#### Activity:
For the entries below, count the lines that contain the word "table" and reply with that number only.
═════ Data provided ═════
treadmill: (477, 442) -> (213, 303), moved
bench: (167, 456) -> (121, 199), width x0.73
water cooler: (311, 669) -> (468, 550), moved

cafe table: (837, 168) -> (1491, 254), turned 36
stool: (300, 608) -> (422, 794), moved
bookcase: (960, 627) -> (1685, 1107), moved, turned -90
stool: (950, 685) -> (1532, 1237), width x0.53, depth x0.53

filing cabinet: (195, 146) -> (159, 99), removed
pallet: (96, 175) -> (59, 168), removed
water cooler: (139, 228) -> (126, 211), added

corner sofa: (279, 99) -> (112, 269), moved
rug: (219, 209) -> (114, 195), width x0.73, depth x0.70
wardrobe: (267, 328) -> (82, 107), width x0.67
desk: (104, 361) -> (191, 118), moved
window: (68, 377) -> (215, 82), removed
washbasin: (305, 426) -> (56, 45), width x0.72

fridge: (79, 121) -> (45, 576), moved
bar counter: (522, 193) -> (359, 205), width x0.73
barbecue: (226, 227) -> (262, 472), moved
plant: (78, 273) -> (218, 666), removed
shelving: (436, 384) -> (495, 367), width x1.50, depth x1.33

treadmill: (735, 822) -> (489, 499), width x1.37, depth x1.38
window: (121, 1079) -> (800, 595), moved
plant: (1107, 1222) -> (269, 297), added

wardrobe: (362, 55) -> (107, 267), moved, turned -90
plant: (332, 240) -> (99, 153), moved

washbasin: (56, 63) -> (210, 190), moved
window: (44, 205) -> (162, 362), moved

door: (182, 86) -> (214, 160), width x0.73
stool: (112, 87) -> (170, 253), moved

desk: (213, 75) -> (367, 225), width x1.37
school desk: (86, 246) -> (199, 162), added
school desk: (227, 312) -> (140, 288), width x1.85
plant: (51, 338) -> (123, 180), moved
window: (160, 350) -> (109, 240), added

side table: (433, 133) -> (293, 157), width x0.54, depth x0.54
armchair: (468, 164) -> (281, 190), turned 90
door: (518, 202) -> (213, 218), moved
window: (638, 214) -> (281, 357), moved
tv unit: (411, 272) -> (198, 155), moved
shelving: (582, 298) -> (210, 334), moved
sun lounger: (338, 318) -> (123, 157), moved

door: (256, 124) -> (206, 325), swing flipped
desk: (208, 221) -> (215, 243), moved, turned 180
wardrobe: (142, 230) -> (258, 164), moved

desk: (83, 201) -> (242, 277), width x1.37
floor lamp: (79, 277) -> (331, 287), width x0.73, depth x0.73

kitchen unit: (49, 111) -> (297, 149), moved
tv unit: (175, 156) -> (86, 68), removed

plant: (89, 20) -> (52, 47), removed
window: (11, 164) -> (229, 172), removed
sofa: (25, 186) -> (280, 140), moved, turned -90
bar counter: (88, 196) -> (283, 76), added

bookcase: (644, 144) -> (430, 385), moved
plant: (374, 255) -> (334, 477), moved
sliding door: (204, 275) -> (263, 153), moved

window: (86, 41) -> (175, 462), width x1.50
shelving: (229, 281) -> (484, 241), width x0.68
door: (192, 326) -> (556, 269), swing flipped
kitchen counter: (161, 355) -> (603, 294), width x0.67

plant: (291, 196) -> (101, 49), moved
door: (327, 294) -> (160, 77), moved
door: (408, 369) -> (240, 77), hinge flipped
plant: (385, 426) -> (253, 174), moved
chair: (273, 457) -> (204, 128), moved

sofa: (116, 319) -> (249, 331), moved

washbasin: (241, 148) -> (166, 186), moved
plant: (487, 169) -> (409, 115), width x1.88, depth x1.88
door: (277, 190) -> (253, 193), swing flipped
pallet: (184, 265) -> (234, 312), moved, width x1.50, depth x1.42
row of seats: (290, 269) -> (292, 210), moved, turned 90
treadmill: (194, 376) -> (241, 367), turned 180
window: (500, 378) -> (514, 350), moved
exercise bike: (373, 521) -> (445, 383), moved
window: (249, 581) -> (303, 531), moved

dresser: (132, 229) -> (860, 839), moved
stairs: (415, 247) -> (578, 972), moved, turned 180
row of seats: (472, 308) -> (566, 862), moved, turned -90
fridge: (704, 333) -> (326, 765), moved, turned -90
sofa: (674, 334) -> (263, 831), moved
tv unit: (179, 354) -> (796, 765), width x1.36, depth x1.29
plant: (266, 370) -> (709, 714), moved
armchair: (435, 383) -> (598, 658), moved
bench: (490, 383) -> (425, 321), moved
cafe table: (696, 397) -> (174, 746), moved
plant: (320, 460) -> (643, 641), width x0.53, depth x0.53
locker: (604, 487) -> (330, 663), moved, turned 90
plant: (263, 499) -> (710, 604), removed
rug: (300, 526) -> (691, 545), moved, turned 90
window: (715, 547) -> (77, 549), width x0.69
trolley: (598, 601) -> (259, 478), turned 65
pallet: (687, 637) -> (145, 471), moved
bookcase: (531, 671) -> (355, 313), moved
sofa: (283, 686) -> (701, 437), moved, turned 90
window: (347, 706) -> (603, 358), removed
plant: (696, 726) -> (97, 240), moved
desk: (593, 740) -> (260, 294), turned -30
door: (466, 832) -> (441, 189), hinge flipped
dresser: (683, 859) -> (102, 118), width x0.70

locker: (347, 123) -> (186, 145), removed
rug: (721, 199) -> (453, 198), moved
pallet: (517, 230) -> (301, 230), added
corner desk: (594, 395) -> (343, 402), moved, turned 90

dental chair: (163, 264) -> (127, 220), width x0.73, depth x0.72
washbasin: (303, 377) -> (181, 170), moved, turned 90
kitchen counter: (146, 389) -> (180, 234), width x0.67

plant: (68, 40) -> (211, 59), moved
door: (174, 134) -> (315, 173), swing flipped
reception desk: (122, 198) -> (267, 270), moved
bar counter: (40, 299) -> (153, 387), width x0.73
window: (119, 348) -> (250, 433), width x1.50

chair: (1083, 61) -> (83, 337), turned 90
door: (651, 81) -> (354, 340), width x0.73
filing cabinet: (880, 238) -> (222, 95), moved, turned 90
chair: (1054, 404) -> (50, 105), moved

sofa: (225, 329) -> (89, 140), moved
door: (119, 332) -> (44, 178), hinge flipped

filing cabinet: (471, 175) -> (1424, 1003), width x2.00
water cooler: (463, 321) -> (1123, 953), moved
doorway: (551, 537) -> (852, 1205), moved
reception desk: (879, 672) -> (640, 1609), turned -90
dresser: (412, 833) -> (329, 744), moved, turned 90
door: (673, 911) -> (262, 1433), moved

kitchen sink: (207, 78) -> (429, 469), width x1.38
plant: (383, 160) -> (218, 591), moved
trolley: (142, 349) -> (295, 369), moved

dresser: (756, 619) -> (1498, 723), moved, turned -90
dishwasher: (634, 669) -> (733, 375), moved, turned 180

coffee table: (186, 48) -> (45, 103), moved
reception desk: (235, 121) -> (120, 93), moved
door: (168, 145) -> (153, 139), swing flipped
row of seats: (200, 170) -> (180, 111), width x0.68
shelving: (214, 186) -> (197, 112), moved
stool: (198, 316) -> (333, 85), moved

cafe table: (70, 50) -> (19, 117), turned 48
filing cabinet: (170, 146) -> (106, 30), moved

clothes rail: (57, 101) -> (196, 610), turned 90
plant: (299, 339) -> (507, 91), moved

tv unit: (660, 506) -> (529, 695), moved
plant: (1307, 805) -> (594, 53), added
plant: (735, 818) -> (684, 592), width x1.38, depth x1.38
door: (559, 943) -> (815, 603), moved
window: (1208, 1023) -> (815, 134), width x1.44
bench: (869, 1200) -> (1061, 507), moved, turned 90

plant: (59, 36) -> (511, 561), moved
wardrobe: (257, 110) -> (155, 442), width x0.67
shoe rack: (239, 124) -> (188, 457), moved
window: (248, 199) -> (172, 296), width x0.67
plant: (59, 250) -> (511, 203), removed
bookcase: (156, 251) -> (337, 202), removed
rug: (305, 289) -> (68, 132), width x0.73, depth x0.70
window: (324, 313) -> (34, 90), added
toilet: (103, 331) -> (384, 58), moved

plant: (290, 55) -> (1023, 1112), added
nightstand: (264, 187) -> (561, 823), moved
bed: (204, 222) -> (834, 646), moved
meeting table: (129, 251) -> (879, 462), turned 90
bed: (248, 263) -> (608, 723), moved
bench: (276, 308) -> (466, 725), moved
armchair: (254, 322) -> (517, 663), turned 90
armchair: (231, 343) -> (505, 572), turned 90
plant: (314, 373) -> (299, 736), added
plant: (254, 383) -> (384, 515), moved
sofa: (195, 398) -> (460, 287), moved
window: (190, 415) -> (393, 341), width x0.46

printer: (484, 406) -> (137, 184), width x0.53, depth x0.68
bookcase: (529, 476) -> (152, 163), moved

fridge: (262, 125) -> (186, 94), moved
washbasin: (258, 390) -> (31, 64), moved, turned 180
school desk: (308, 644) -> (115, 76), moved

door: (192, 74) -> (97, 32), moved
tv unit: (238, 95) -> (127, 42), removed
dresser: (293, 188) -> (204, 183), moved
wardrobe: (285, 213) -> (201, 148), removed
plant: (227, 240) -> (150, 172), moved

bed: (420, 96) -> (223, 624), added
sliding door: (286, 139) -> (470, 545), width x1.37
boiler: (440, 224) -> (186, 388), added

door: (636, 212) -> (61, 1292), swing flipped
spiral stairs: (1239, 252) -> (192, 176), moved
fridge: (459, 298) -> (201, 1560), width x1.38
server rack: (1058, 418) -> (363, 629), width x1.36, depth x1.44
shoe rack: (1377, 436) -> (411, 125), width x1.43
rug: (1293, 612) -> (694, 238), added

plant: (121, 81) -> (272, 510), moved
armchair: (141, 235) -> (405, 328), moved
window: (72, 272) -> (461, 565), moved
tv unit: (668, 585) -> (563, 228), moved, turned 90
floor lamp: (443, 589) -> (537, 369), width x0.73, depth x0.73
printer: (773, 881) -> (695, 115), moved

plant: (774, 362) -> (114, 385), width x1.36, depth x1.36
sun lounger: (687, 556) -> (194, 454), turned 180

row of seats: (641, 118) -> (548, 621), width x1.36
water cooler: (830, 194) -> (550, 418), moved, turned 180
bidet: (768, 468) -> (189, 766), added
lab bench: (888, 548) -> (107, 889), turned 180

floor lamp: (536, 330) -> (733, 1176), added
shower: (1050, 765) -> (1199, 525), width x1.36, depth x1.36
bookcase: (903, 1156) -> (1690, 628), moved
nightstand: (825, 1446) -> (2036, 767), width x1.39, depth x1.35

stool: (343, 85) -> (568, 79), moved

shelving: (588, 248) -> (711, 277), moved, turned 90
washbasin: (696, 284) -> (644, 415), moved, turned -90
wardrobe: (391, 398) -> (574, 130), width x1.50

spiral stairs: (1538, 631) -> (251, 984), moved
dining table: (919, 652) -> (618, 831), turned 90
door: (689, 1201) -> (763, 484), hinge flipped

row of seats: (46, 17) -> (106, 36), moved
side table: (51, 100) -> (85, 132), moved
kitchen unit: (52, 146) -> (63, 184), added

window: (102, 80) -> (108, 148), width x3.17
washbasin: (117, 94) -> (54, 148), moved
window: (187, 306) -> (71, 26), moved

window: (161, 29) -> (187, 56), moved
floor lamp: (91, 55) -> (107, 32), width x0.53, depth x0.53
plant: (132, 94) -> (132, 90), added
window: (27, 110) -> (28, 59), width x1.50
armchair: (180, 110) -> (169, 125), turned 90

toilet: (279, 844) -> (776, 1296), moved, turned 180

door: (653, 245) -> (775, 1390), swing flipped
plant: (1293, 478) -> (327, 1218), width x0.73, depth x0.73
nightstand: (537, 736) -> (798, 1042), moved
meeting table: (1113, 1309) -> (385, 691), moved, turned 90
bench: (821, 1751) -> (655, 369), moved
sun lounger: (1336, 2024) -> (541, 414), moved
═════
#### Task response:
9